INPUT FOR THIS TASK -
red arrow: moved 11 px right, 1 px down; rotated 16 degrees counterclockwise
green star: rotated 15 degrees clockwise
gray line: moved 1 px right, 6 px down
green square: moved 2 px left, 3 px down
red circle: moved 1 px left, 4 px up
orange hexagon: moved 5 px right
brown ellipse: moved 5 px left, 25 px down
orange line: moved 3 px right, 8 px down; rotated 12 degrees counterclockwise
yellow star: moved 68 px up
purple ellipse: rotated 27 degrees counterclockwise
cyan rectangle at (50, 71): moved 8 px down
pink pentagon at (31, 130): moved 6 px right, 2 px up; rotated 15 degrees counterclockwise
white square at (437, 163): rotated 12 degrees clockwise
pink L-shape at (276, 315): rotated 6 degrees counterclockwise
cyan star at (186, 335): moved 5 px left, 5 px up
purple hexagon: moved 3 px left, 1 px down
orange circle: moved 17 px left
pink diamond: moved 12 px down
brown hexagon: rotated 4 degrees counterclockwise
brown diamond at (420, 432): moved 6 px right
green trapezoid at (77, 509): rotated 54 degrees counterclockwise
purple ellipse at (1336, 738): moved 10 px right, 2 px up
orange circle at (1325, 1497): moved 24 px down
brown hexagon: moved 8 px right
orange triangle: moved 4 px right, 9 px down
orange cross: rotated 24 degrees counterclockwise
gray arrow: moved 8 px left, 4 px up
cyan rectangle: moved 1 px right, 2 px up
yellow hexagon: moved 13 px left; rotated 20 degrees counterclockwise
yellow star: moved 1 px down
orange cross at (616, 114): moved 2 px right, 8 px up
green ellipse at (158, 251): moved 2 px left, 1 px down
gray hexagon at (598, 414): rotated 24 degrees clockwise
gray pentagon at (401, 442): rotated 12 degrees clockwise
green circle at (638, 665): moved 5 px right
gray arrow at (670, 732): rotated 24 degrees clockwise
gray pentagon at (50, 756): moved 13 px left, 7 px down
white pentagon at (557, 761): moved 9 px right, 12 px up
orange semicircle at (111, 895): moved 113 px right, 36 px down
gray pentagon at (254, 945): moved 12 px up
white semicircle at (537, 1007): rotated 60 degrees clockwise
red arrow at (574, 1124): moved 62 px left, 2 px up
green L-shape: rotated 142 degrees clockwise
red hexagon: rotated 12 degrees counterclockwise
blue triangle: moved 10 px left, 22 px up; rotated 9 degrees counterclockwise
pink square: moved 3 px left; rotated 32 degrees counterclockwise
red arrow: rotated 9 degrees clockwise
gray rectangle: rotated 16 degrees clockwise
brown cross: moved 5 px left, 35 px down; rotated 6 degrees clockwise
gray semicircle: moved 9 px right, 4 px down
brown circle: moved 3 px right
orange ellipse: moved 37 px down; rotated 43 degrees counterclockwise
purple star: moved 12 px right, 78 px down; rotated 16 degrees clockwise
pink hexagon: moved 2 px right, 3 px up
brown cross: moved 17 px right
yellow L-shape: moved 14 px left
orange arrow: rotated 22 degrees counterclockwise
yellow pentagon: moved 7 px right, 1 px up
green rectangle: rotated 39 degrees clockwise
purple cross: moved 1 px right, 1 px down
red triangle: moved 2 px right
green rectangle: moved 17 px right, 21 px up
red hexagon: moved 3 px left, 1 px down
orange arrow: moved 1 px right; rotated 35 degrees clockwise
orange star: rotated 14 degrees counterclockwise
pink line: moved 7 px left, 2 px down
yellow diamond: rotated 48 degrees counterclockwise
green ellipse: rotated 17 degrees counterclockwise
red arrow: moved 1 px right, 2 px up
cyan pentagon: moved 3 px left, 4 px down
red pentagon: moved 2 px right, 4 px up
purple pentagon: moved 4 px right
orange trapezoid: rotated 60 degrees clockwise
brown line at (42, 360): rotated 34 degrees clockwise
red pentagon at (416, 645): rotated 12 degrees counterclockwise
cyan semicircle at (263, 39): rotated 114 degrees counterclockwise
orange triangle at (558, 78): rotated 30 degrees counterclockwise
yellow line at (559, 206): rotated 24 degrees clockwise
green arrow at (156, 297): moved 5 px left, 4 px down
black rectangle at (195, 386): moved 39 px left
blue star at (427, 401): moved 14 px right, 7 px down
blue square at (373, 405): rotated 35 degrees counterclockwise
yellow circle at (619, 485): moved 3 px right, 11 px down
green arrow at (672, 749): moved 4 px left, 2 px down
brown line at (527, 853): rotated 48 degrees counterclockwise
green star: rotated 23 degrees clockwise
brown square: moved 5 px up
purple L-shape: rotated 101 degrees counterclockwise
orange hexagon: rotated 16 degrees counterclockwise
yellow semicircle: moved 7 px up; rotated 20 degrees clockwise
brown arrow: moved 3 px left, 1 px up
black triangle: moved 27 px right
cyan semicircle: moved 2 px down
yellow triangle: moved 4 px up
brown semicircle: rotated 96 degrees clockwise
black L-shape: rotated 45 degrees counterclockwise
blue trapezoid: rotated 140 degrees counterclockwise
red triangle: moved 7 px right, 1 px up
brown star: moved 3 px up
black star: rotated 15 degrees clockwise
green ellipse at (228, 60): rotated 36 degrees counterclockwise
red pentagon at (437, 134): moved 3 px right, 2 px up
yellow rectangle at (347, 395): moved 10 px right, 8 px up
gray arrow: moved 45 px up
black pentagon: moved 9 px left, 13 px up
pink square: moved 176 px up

TASK TO COMPLETE - Take the listing above and repeat exactly the lines from the one containing "gray line: moved 1 px right, 6 px down" through the one containing "red hexagon: rotated", both included.

ANSWER SECTION -
gray line: moved 1 px right, 6 px down
green square: moved 2 px left, 3 px down
red circle: moved 1 px left, 4 px up
orange hexagon: moved 5 px right
brown ellipse: moved 5 px left, 25 px down
orange line: moved 3 px right, 8 px down; rotated 12 degrees counterclockwise
yellow star: moved 68 px up
purple ellipse: rotated 27 degrees counterclockwise
cyan rectangle at (50, 71): moved 8 px down
pink pentagon at (31, 130): moved 6 px right, 2 px up; rotated 15 degrees counterclockwise
white square at (437, 163): rotated 12 degrees clockwise
pink L-shape at (276, 315): rotated 6 degrees counterclockwise
cyan star at (186, 335): moved 5 px left, 5 px up
purple hexagon: moved 3 px left, 1 px down
orange circle: moved 17 px left
pink diamond: moved 12 px down
brown hexagon: rotated 4 degrees counterclockwise
brown diamond at (420, 432): moved 6 px right
green trapezoid at (77, 509): rotated 54 degrees counterclockwise
purple ellipse at (1336, 738): moved 10 px right, 2 px up
orange circle at (1325, 1497): moved 24 px down
brown hexagon: moved 8 px right
orange triangle: moved 4 px right, 9 px down
orange cross: rotated 24 degrees counterclockwise
gray arrow: moved 8 px left, 4 px up
cyan rectangle: moved 1 px right, 2 px up
yellow hexagon: moved 13 px left; rotated 20 degrees counterclockwise
yellow star: moved 1 px down
orange cross at (616, 114): moved 2 px right, 8 px up
green ellipse at (158, 251): moved 2 px left, 1 px down
gray hexagon at (598, 414): rotated 24 degrees clockwise
gray pentagon at (401, 442): rotated 12 degrees clockwise
green circle at (638, 665): moved 5 px right
gray arrow at (670, 732): rotated 24 degrees clockwise
gray pentagon at (50, 756): moved 13 px left, 7 px down
white pentagon at (557, 761): moved 9 px right, 12 px up
orange semicircle at (111, 895): moved 113 px right, 36 px down
gray pentagon at (254, 945): moved 12 px up
white semicircle at (537, 1007): rotated 60 degrees clockwise
red arrow at (574, 1124): moved 62 px left, 2 px up
green L-shape: rotated 142 degrees clockwise
red hexagon: rotated 12 degrees counterclockwise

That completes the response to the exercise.